Activity: Could every line below be written out exactly as it appears?

Data shown section start

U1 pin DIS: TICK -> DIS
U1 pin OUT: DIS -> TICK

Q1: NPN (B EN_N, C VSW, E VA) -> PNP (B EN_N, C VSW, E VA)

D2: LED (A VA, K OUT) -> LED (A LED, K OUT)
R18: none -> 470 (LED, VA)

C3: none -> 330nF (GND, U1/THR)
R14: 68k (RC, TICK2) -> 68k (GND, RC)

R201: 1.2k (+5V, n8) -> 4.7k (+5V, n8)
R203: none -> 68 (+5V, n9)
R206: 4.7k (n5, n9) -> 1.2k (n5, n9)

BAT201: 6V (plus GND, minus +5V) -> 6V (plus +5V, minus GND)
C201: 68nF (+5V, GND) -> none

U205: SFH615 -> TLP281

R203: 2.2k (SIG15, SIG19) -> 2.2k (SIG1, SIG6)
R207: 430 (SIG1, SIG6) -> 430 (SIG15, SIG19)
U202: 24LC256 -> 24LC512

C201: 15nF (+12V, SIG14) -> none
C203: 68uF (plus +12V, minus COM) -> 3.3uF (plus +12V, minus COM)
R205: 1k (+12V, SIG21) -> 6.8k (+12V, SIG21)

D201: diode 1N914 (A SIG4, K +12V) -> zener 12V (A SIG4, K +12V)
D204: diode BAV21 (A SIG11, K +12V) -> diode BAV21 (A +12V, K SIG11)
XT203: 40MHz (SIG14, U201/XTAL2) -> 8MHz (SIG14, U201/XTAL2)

Data shown section end

Result of this exercise:
U1 pin DIS: TICK -> DIS
U1 pin OUT: DIS -> TICK

Q1: NPN (B EN_N, C VSW, E VA) -> PNP (B EN_N, C VSW, E VA)

D2: LED (A VA, K OUT) -> LED (A LED, K OUT)
R18: none -> 470 (LED, VA)

C3: none -> 330nF (GND, U1/THR)
R14: 68k (RC, TICK2) -> 68k (GND, RC)

R201: 1.2k (+5V, n8) -> 4.7k (+5V, n8)
R203: none -> 68 (+5V, n9)
R206: 4.7k (n5, n9) -> 1.2k (n5, n9)

BAT201: 6V (plus GND, minus +5V) -> 6V (plus +5V, minus GND)
C201: 68nF (+5V, GND) -> none

U205: SFH615 -> TLP281

R203: 2.2k (SIG15, SIG19) -> 2.2k (SIG1, SIG6)
R207: 430 (SIG1, SIG6) -> 430 (SIG15, SIG19)
U202: 24LC256 -> 24LC512

C201: 15nF (+12V, SIG14) -> none
C203: 68uF (plus +12V, minus COM) -> 3.3uF (plus +12V, minus COM)
R205: 1k (+12V, SIG21) -> 6.8k (+12V, SIG21)

D201: diode 1N914 (A SIG4, K +12V) -> zener 12V (A SIG4, K +12V)
D204: diode BAV21 (A SIG11, K +12V) -> diode BAV21 (A +12V, K SIG11)
XT203: 40MHz (SIG14, U201/XTAL2) -> 8MHz (SIG14, U201/XTAL2)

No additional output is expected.